### PROBLEM DESCRIPTION
Across the data below, how many lines hold "none"? Answer with that number and nothing else.

### RECORDS FOR THE TASK
##########
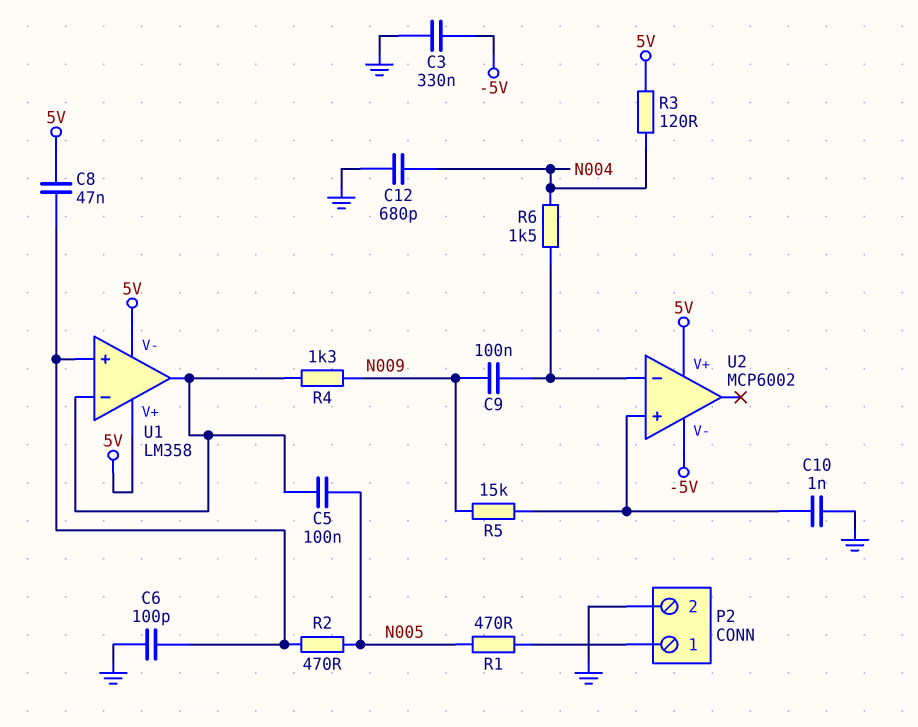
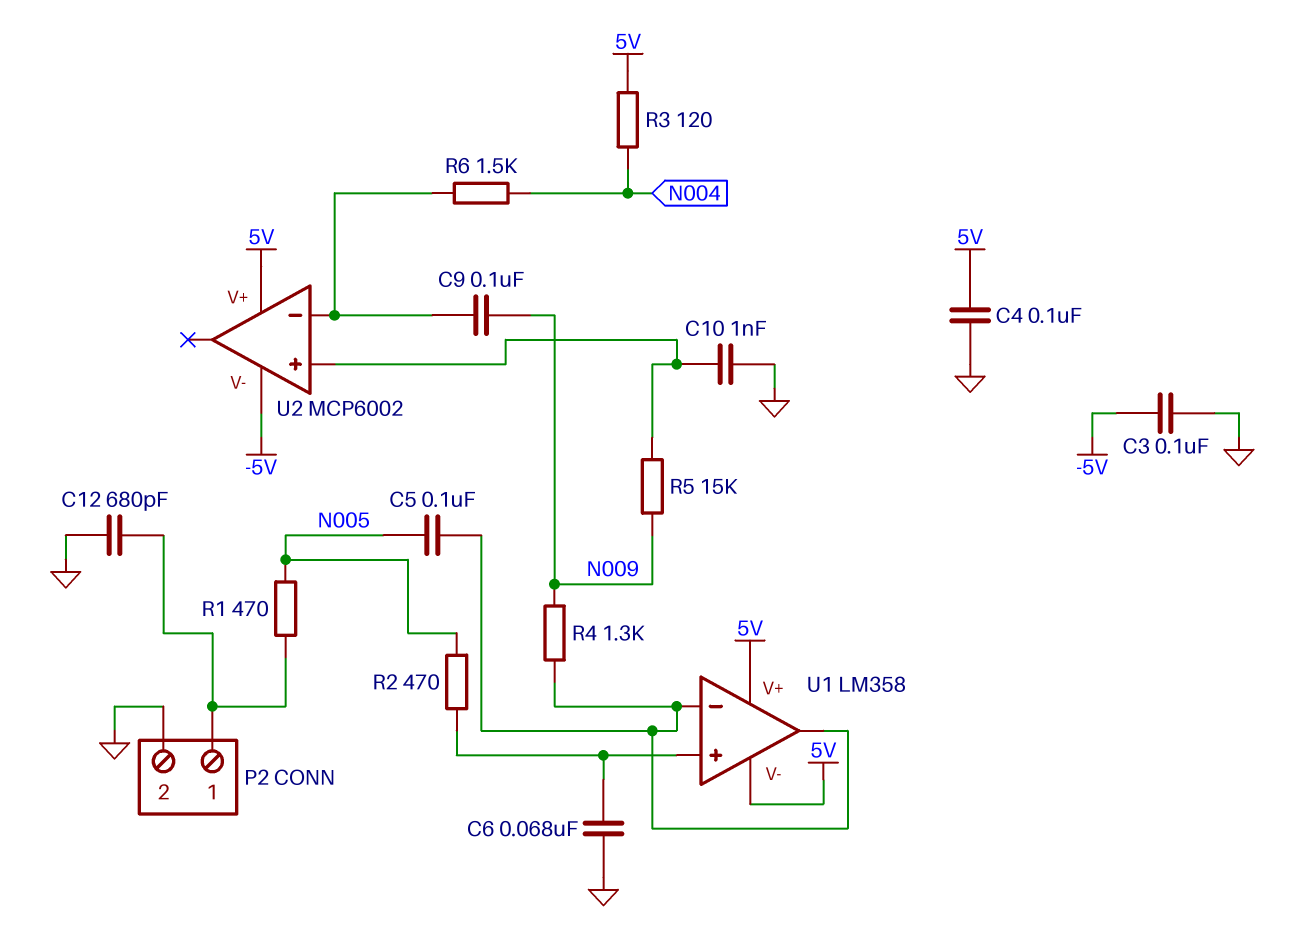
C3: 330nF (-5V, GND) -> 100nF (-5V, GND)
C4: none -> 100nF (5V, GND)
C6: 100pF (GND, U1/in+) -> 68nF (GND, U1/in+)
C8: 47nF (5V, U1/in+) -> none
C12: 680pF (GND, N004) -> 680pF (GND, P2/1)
##########
### ANSWER TO THE PROBLEM
2